# OBJECTIVE
Could you gather every line of the records below that contains the word "cameraman"? Only lines where the case matches count.

Data listing
══════════
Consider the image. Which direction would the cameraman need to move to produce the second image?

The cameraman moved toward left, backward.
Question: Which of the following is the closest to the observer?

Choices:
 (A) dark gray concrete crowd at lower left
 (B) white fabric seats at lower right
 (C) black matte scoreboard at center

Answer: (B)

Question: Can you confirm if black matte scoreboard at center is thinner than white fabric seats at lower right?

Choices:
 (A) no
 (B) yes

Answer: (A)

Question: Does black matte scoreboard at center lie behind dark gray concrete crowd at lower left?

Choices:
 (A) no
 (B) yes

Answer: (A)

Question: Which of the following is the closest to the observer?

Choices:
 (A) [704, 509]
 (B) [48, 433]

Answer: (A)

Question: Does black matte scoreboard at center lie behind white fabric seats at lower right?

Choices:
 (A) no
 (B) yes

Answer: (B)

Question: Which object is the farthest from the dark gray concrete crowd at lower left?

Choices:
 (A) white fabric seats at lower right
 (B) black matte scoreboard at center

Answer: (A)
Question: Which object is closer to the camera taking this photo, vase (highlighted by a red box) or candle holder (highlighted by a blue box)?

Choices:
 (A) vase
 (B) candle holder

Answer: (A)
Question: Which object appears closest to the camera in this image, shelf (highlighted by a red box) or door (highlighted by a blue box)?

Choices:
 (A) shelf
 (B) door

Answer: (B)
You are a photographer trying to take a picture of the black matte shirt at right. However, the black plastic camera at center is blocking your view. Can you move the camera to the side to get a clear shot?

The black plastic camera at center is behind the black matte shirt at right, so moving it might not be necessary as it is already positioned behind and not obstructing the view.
══════════
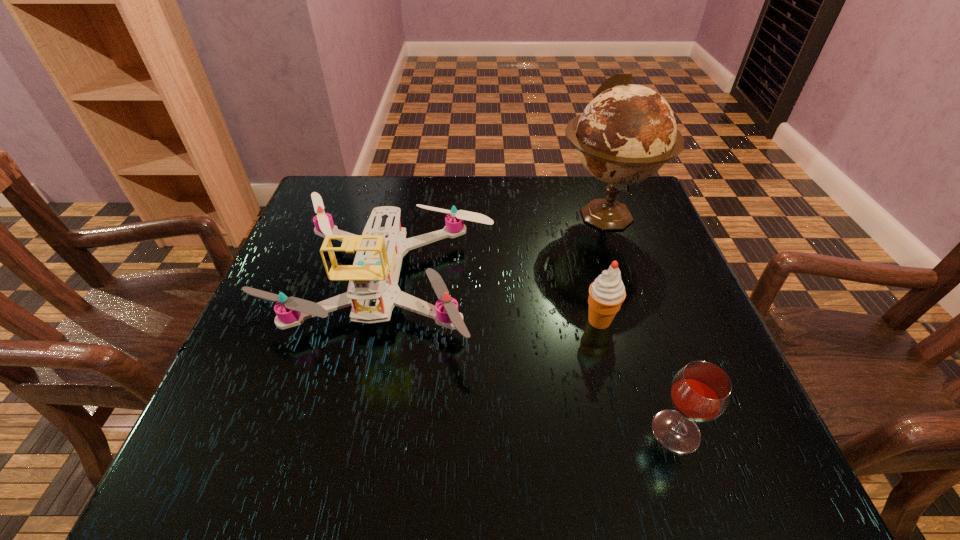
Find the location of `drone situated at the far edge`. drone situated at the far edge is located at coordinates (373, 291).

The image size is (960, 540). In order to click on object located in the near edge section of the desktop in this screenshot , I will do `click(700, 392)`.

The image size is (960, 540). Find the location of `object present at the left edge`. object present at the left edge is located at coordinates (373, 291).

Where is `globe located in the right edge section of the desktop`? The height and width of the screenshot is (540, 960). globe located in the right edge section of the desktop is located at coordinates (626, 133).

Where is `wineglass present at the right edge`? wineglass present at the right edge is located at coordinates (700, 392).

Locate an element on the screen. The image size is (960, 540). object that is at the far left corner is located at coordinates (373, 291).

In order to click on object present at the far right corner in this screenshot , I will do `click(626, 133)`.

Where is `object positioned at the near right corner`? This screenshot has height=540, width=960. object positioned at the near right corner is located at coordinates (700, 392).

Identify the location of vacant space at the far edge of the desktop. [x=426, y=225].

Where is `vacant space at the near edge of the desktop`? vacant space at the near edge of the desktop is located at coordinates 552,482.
══════════
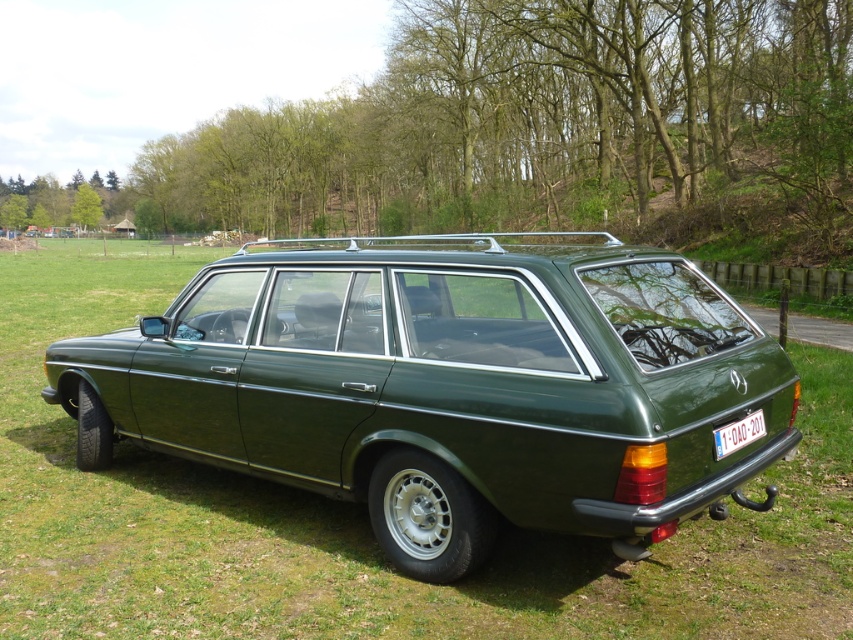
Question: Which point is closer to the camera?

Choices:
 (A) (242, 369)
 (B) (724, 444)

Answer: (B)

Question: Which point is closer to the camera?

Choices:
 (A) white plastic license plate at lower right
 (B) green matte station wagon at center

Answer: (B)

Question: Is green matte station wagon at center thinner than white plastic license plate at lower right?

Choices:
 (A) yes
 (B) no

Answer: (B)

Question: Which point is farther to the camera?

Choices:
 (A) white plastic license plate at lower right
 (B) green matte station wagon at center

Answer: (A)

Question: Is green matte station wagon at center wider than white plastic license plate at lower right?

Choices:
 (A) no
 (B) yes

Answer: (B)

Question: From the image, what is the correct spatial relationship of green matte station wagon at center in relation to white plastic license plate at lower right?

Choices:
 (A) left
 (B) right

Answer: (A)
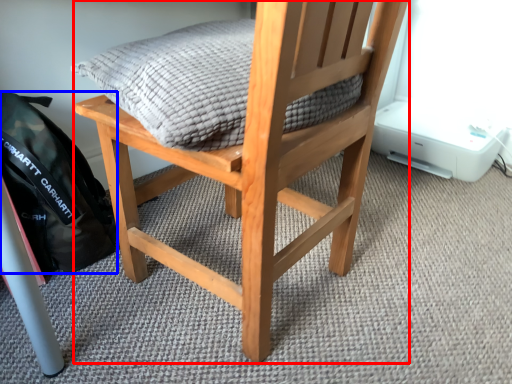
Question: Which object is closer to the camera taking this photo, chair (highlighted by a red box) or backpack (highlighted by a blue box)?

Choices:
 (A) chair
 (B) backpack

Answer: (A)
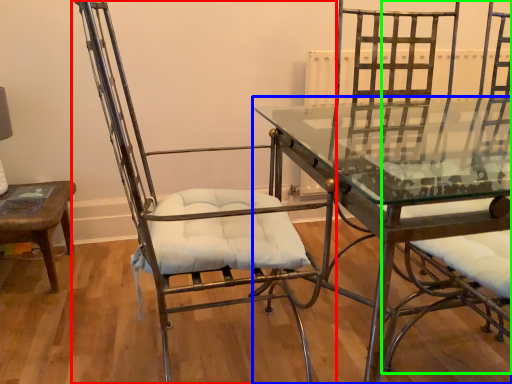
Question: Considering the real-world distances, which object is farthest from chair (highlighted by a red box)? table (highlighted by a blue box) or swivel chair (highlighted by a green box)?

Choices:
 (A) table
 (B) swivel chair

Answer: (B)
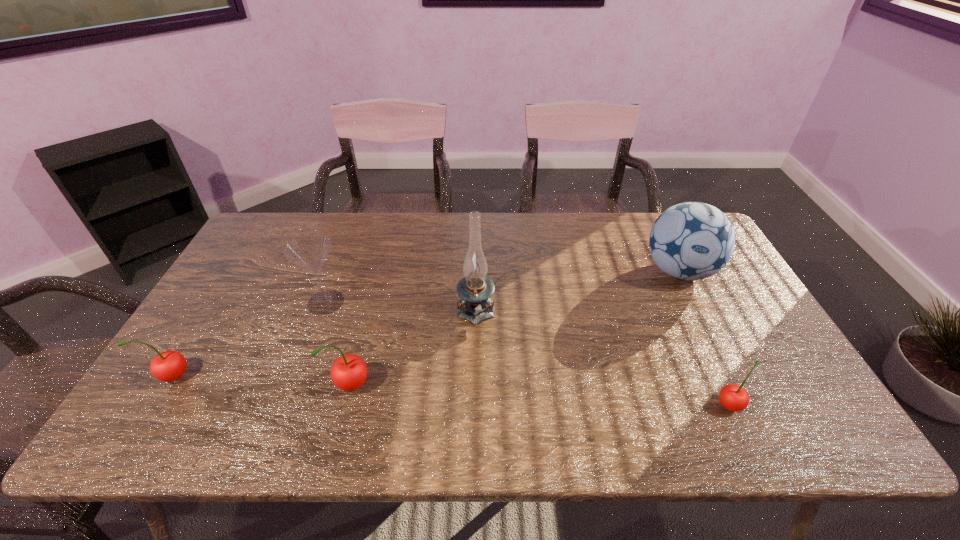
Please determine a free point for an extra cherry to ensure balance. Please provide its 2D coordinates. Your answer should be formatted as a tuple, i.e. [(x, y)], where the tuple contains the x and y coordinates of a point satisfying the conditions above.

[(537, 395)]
══════════
# TASK ANSWER
Consider the image. Which direction would the cameraman need to move to produce the second image?
The cameraman moved toward left, backward.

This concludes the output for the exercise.